> **What to produce**
In the records below, locate the line containing "yellow brick D7:E7 level 1 -> none", then extract it and all following lines exactly, ending with the last line.

> **Dataset excerpts**
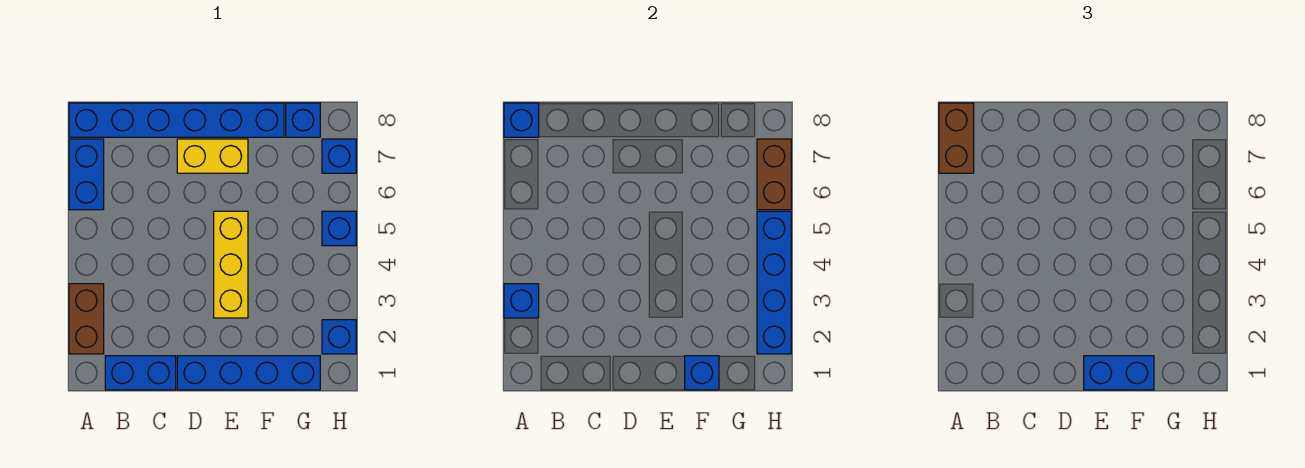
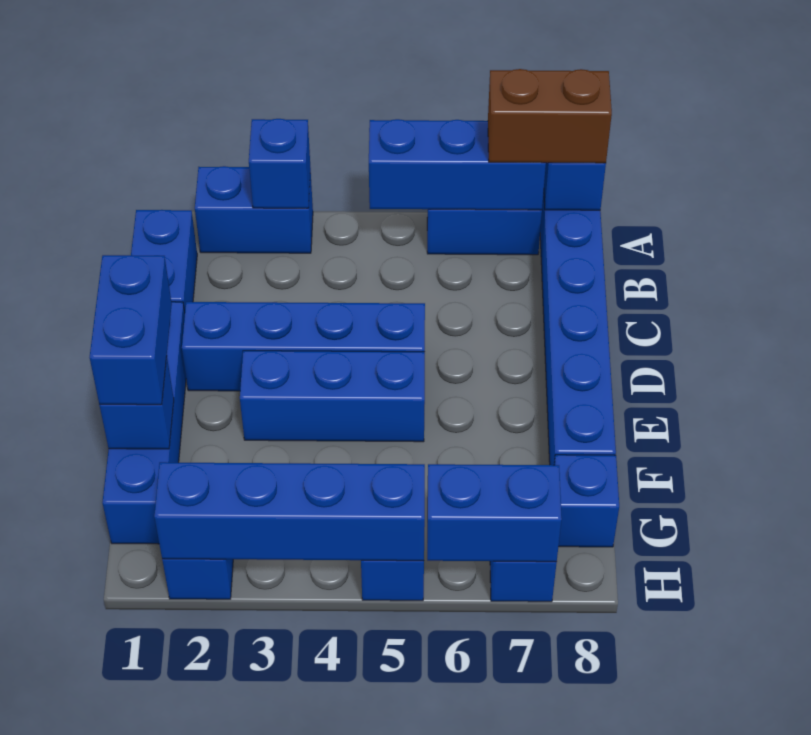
brown brick A2:A3 level 1 -> blue brick A2:A3 level 1
none -> blue brick A5:A7 level 2
none -> blue brick D2:D5 level 1
yellow brick D7:E7 level 1 -> none
yellow brick E3:E5 level 1 -> blue brick E3:E5 level 1
brown brick H6:H7 level 2 -> blue brick H6:H7 level 2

> **Task response**
yellow brick D7:E7 level 1 -> none
yellow brick E3:E5 level 1 -> blue brick E3:E5 level 1
brown brick H6:H7 level 2 -> blue brick H6:H7 level 2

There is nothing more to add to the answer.